• [RECORD SET]
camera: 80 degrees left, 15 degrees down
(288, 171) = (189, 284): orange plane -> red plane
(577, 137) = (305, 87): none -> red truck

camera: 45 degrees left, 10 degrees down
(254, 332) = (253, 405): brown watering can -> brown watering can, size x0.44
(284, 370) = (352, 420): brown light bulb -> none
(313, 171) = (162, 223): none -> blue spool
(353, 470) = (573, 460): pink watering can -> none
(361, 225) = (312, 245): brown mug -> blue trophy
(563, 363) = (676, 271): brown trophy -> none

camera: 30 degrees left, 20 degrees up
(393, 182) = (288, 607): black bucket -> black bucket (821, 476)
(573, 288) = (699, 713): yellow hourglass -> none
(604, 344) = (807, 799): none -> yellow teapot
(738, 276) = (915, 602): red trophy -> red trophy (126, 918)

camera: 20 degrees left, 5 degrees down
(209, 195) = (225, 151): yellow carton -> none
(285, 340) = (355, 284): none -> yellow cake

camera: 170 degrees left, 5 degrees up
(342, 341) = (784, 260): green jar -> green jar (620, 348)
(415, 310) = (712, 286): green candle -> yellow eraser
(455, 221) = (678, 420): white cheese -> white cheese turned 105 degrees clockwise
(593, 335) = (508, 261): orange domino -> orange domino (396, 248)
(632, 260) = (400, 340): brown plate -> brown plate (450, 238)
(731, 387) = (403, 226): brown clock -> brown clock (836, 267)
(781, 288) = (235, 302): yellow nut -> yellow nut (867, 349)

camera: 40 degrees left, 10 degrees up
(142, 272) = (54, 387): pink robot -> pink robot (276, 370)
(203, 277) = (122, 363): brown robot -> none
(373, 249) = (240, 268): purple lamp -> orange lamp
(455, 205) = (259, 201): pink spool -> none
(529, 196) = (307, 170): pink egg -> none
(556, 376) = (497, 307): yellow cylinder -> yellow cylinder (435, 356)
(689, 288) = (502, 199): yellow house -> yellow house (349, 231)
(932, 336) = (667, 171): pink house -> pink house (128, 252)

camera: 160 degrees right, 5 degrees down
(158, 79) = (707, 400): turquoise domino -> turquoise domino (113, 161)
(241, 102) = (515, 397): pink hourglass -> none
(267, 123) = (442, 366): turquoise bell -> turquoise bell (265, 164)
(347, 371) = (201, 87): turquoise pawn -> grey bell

• [BRIEF] Identify every line above with the string "bell" in it. Copy those lines.

• [PROBLEM SOLUTION]
(267, 123) = (442, 366): turquoise bell -> turquoise bell (265, 164)
(347, 371) = (201, 87): turquoise pawn -> grey bell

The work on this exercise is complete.